Segment Start: RECORDED INFORMATION

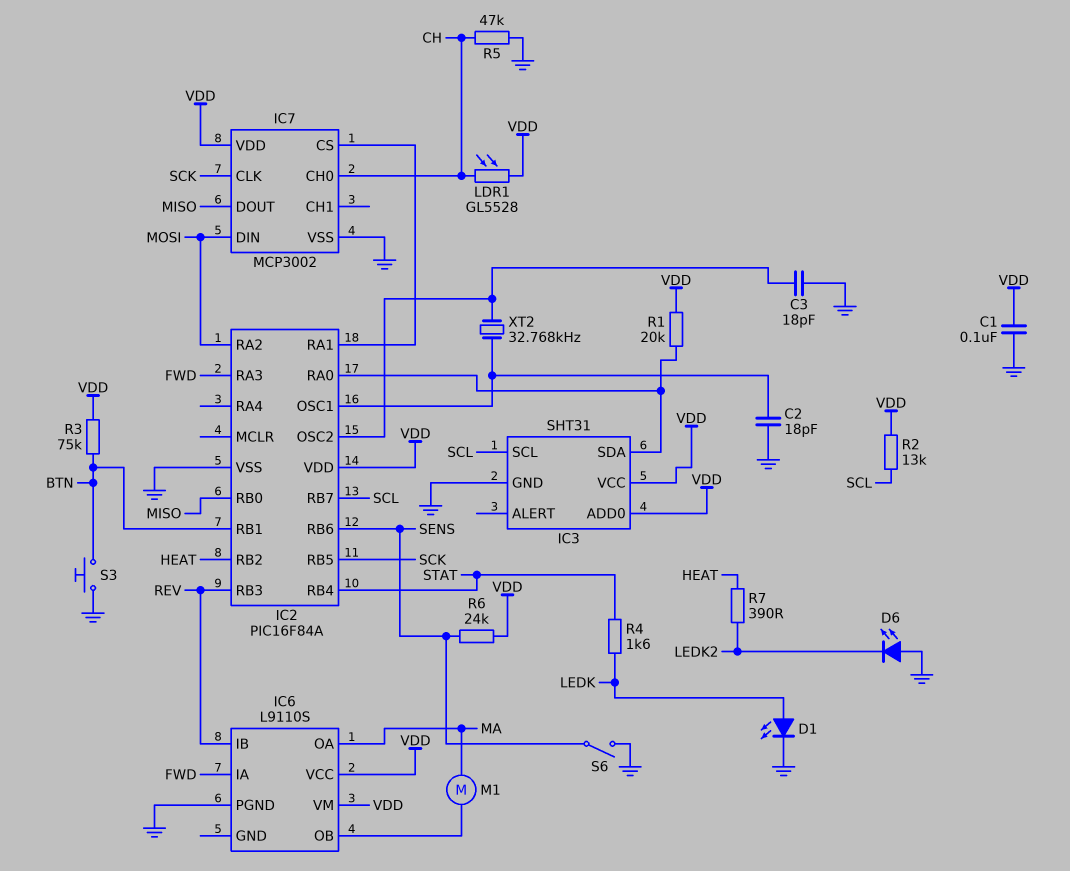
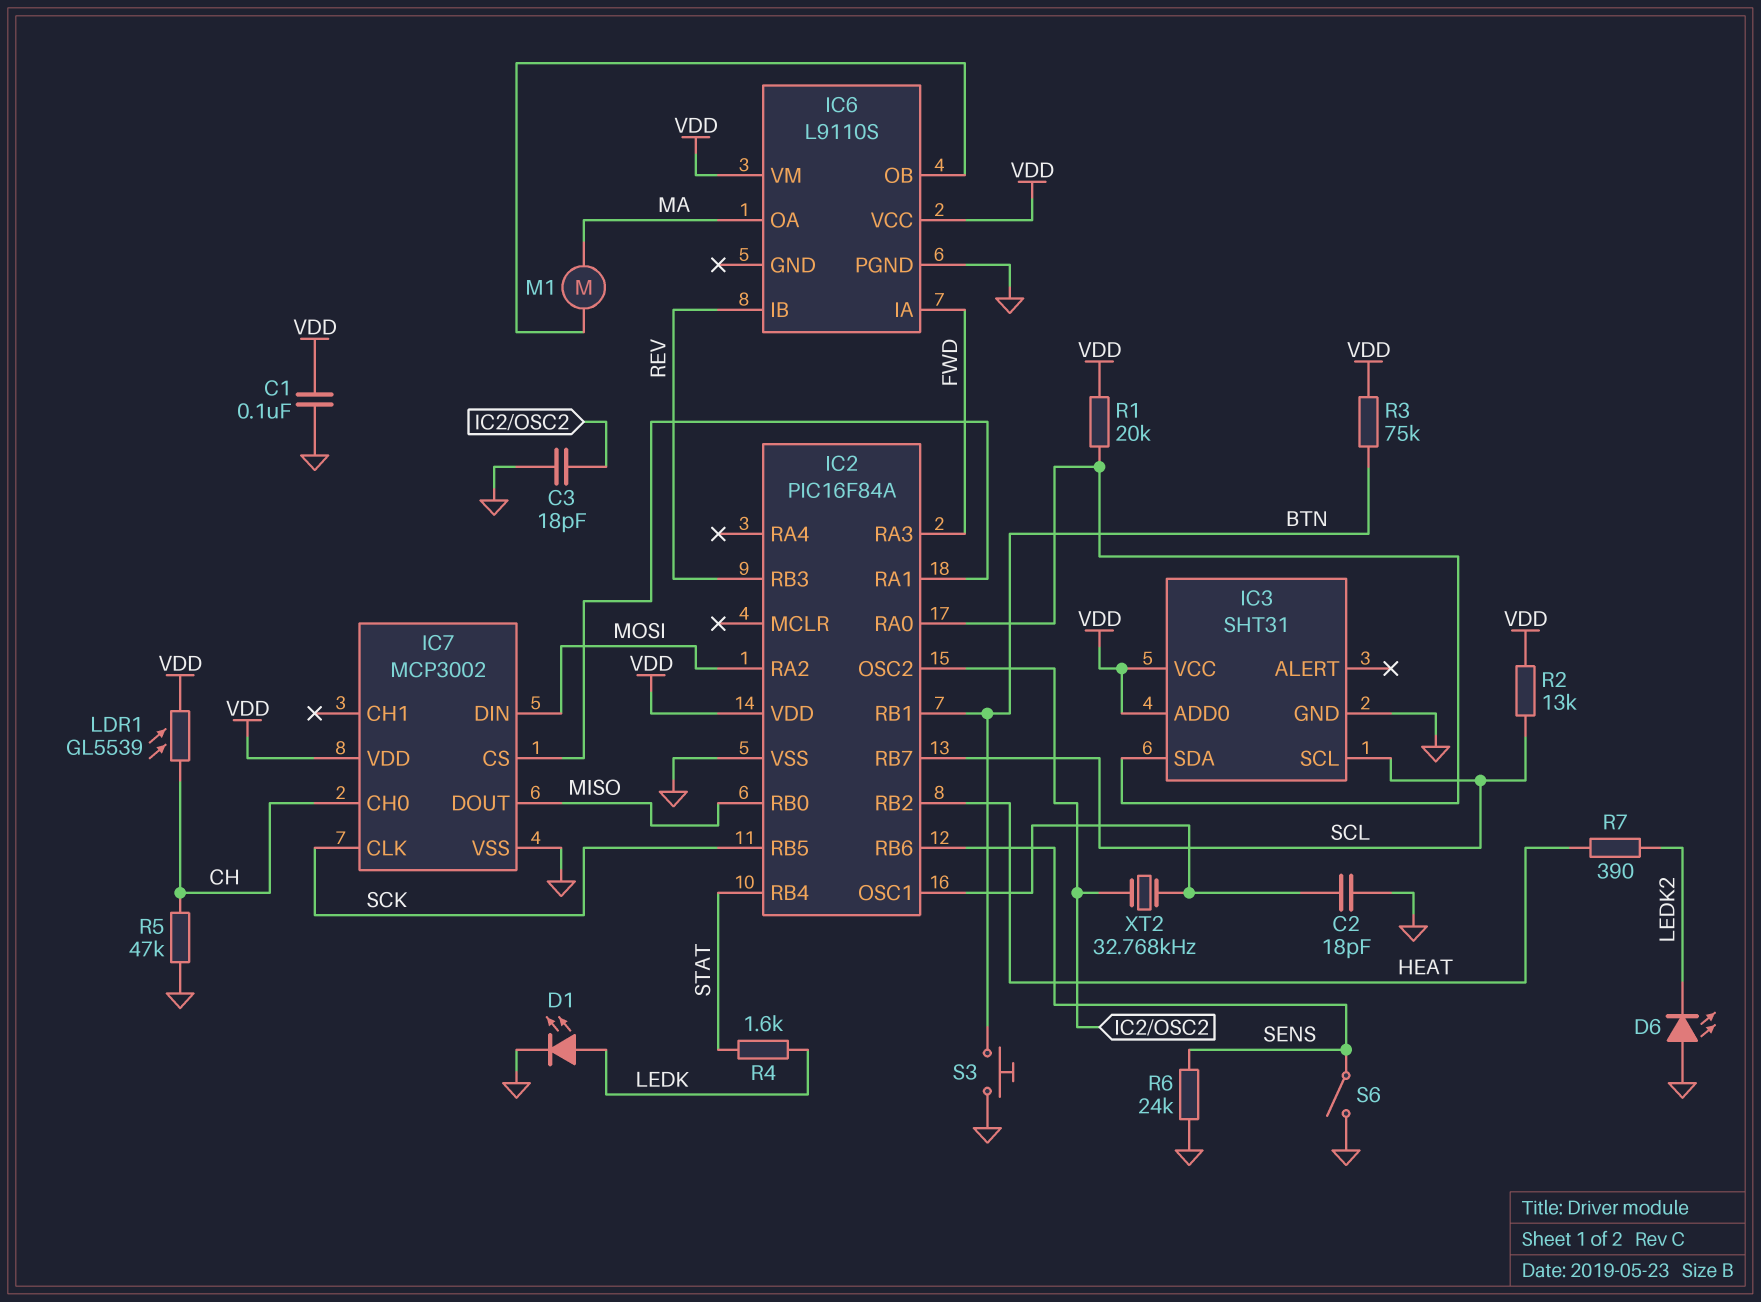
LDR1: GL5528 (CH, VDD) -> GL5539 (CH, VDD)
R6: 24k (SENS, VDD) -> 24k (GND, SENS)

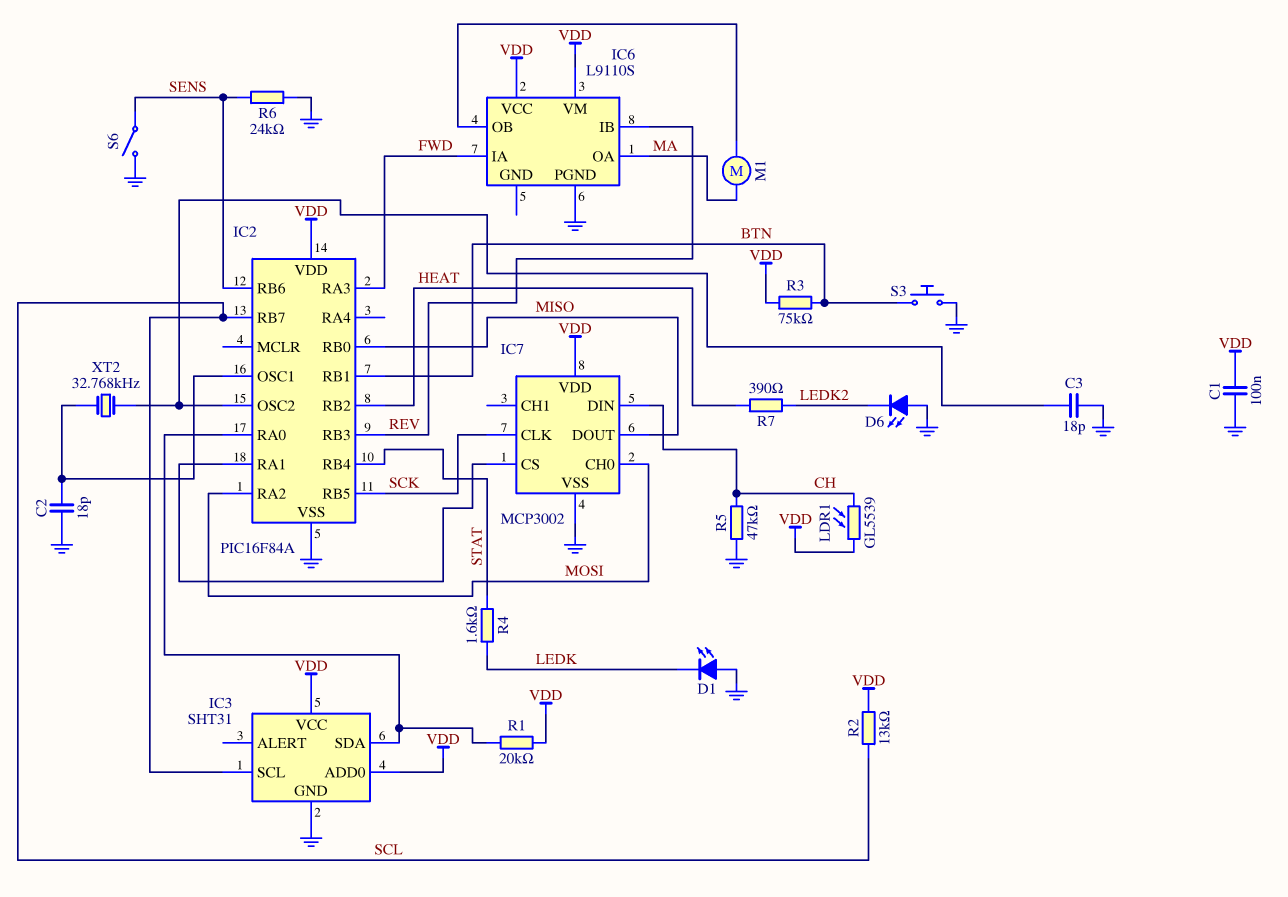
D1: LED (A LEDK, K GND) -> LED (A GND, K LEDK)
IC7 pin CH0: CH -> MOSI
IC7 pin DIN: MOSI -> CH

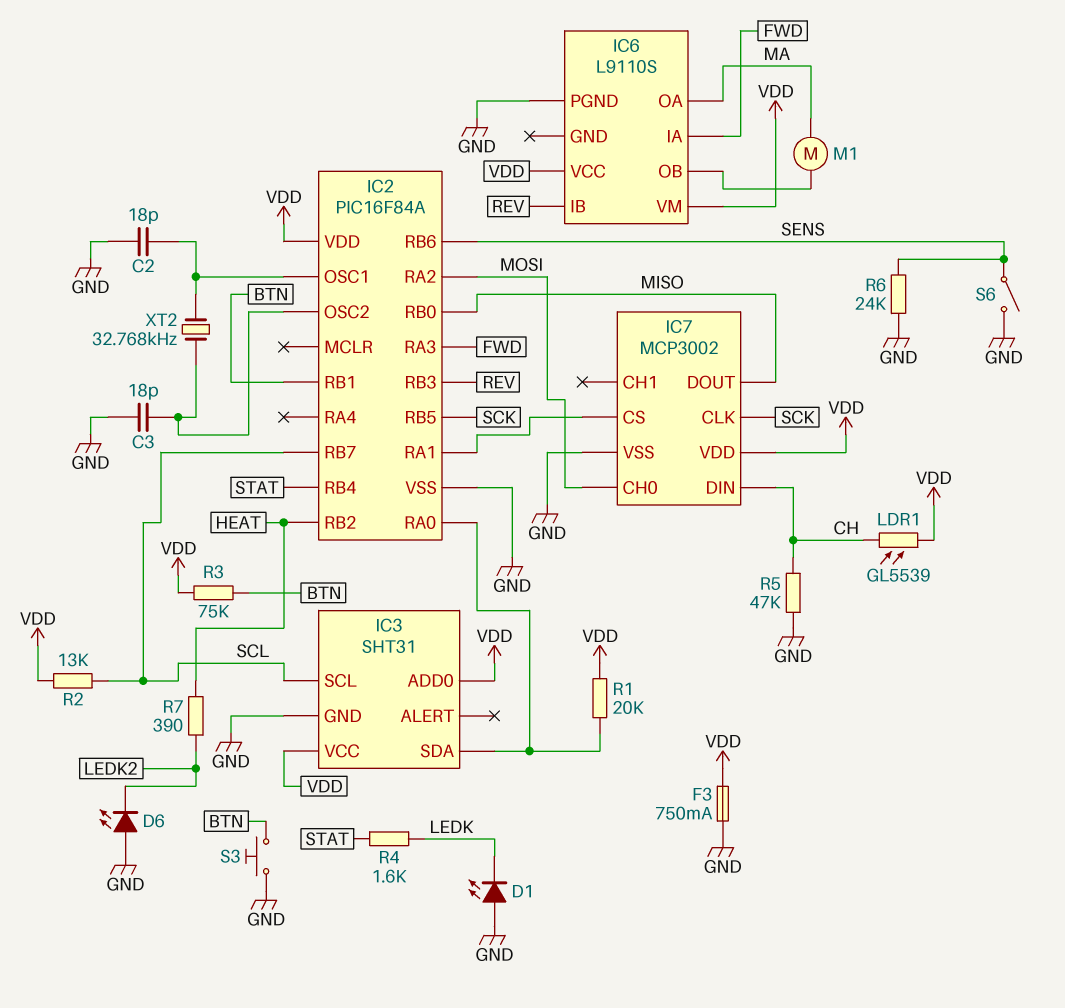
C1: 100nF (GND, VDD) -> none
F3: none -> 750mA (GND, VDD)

Segment End: RECORDED INFORMATION
Segment Start: RECORDED INFORMATION

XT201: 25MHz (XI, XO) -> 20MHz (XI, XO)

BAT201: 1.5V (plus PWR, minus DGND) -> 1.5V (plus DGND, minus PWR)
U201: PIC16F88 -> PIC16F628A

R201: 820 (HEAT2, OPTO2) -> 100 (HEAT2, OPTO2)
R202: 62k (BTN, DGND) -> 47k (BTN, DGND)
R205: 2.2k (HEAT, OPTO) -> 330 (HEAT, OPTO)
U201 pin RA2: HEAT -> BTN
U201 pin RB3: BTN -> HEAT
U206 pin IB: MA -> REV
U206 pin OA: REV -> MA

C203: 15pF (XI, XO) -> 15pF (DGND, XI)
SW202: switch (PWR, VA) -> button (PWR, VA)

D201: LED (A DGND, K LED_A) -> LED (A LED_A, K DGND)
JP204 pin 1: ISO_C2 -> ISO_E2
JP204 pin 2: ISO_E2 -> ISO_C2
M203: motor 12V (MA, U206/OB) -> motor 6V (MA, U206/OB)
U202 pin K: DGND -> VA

Segment End: RECORDED INFORMATION
Segment Start: RECORDED INFORMATION

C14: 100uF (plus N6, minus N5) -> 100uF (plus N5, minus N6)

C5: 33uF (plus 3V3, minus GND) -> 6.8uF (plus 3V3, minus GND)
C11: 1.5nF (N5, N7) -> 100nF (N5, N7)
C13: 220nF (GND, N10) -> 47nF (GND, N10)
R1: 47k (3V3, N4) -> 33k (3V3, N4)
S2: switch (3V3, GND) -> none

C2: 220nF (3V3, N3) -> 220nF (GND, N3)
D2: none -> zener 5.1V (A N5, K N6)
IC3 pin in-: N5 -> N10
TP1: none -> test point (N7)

Segment End: RECORDED INFORMATION

Collect every line above that contains the word "switch".

SOLUTION BELOW:
SW202: switch (PWR, VA) -> button (PWR, VA)
S2: switch (3V3, GND) -> none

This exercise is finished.